§ **Information supplied**:

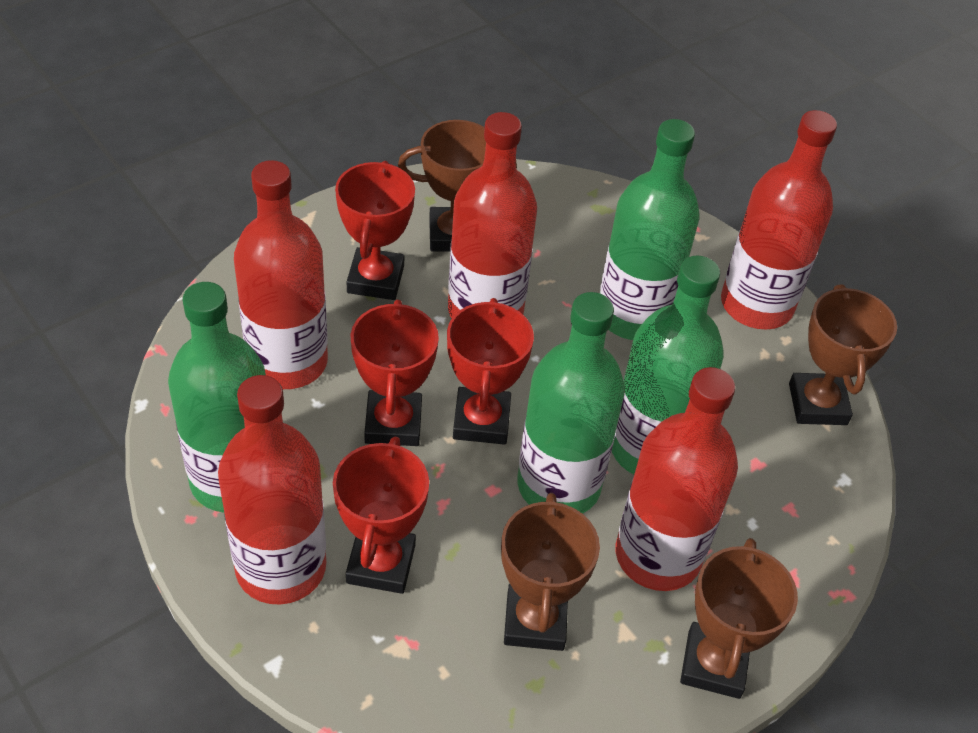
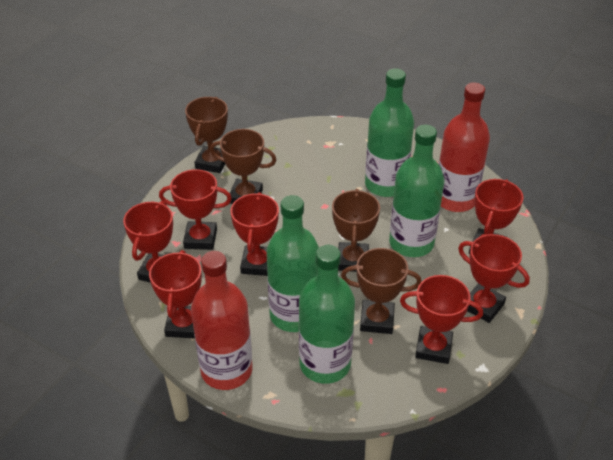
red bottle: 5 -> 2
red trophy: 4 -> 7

---

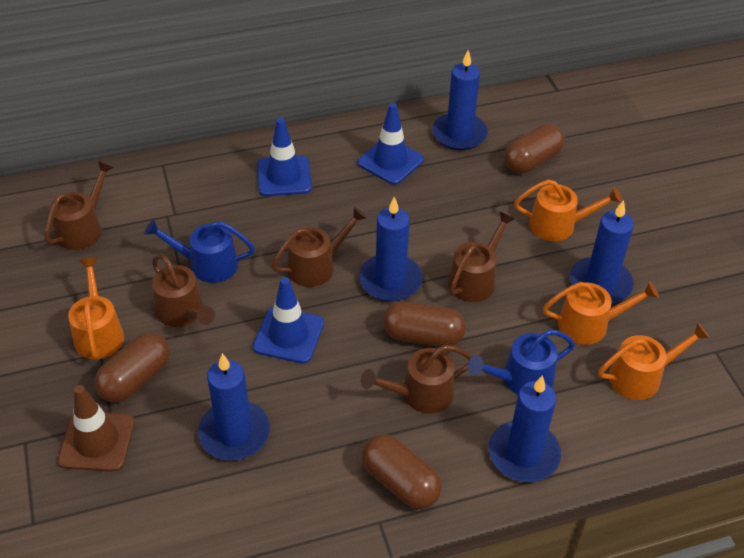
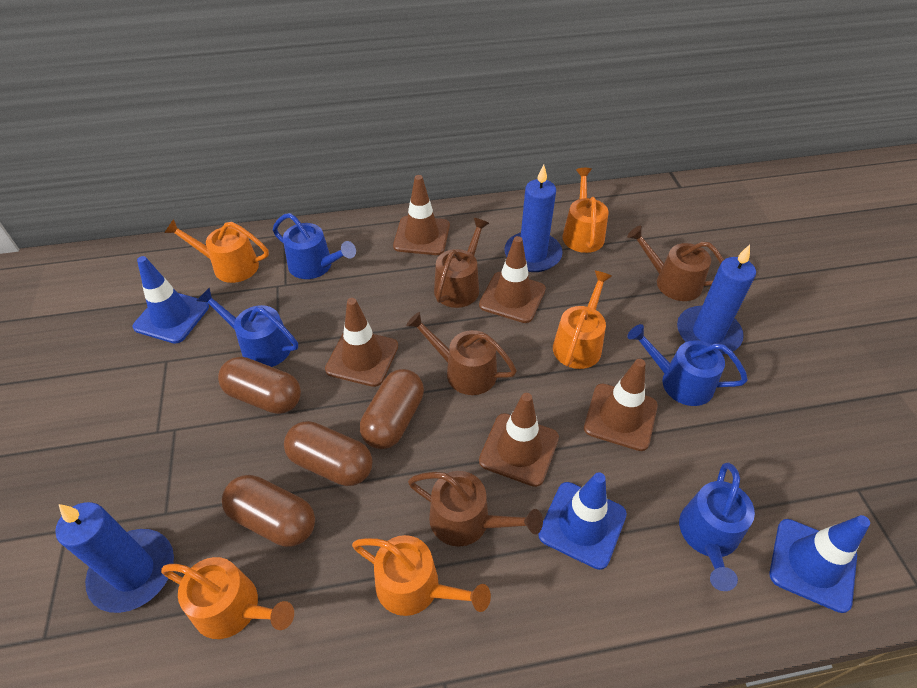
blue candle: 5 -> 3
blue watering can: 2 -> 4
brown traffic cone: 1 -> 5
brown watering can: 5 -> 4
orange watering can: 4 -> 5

---

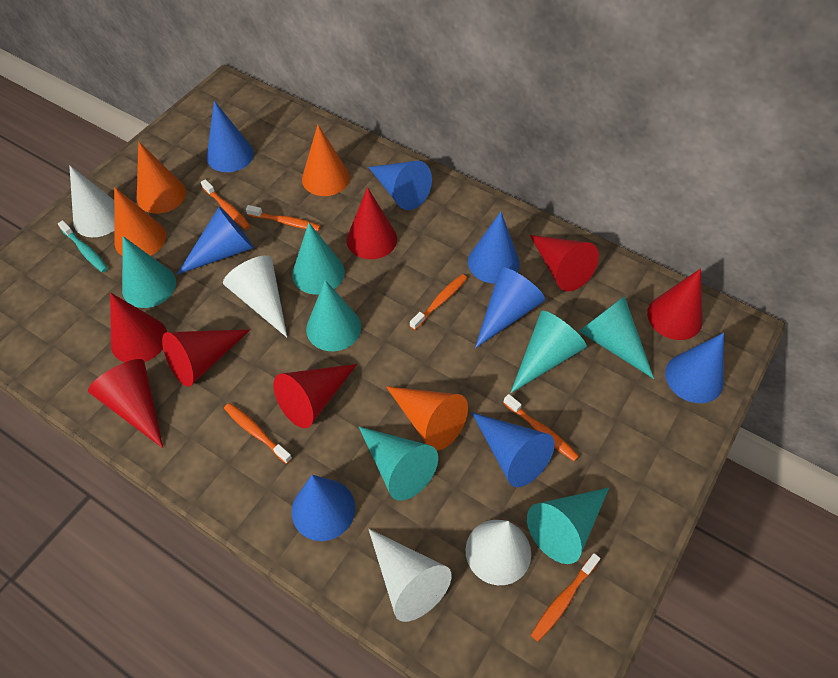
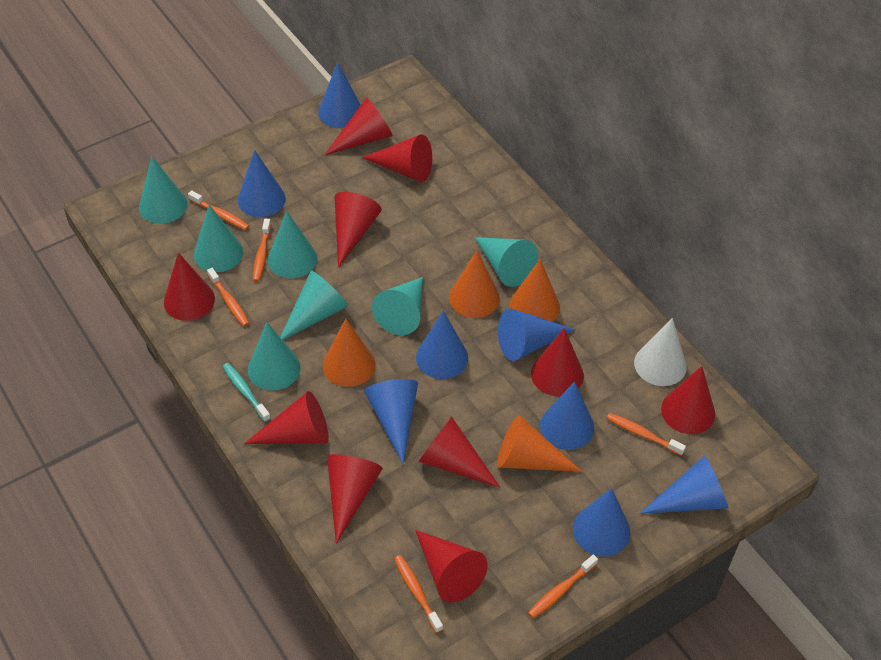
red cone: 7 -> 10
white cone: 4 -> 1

§ **What you should do**: Scan the material above and copy every line that holds the string "cone".

§ **Result**:
brown traffic cone: 1 -> 5
red cone: 7 -> 10
white cone: 4 -> 1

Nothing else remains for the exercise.